═══ MATERIAL FOR THIS TASK
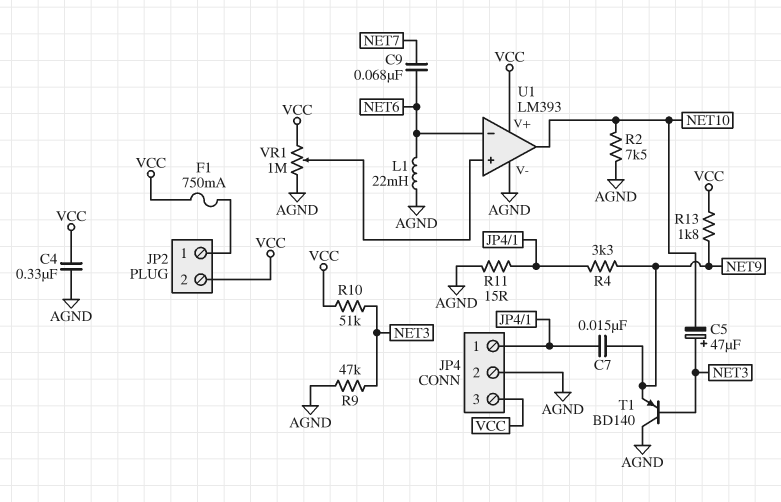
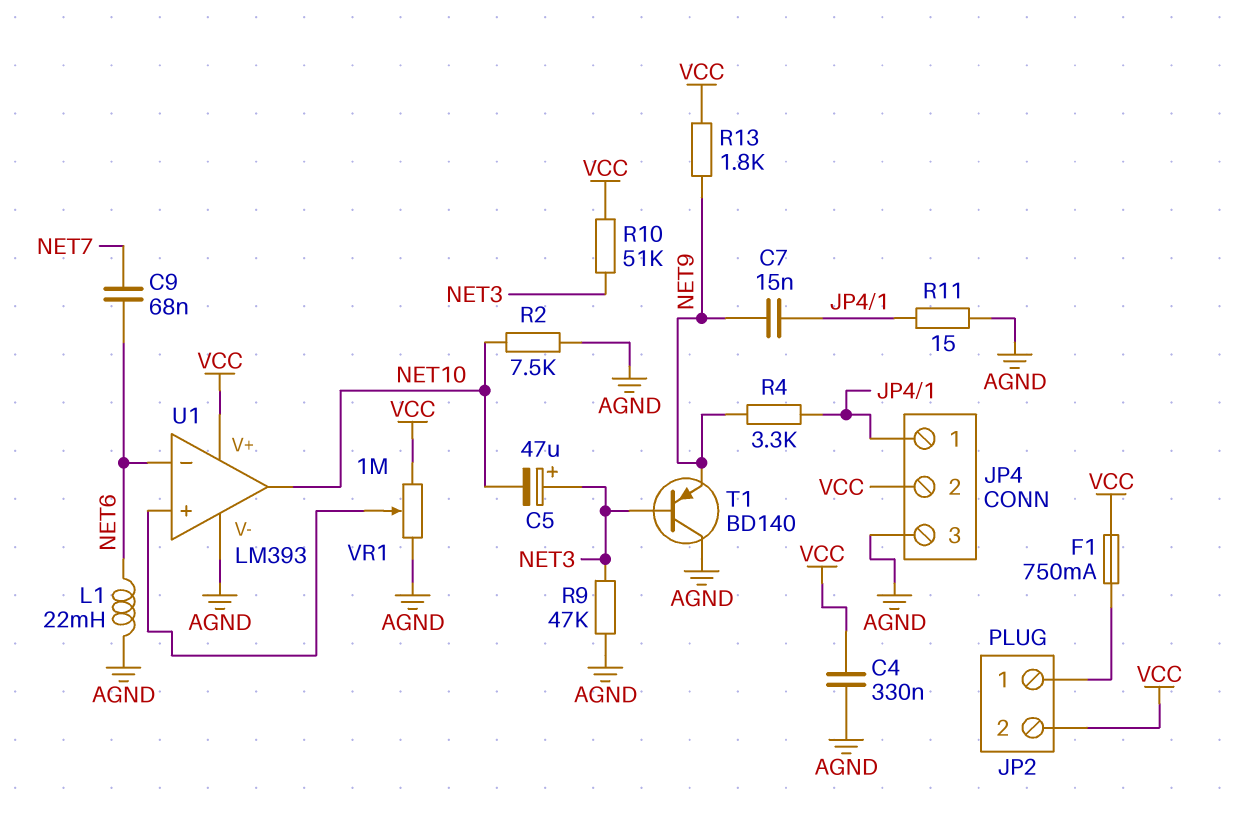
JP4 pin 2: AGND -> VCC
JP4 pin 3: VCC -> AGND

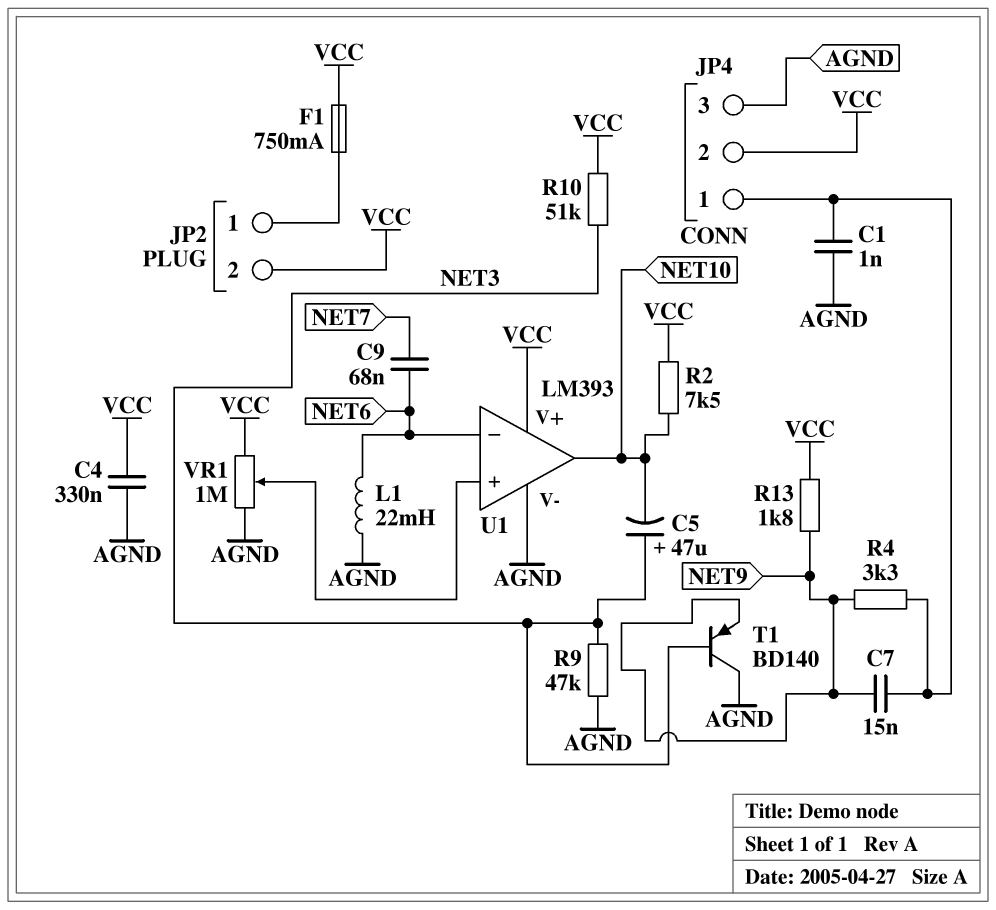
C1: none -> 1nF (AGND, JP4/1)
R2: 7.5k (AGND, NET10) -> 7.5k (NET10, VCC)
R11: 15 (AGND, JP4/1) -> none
══════
● **PROBLEM REQUIREMENTS**
Please write out, exactly as they appear, the line that contains "R2: 7.5k (AGND, NET10) -> 7.5k (NET10, VCC)" and every line after it up to the end of the entries above, and no others.

● **THE COMPLETED TASK**
R2: 7.5k (AGND, NET10) -> 7.5k (NET10, VCC)
R11: 15 (AGND, JP4/1) -> none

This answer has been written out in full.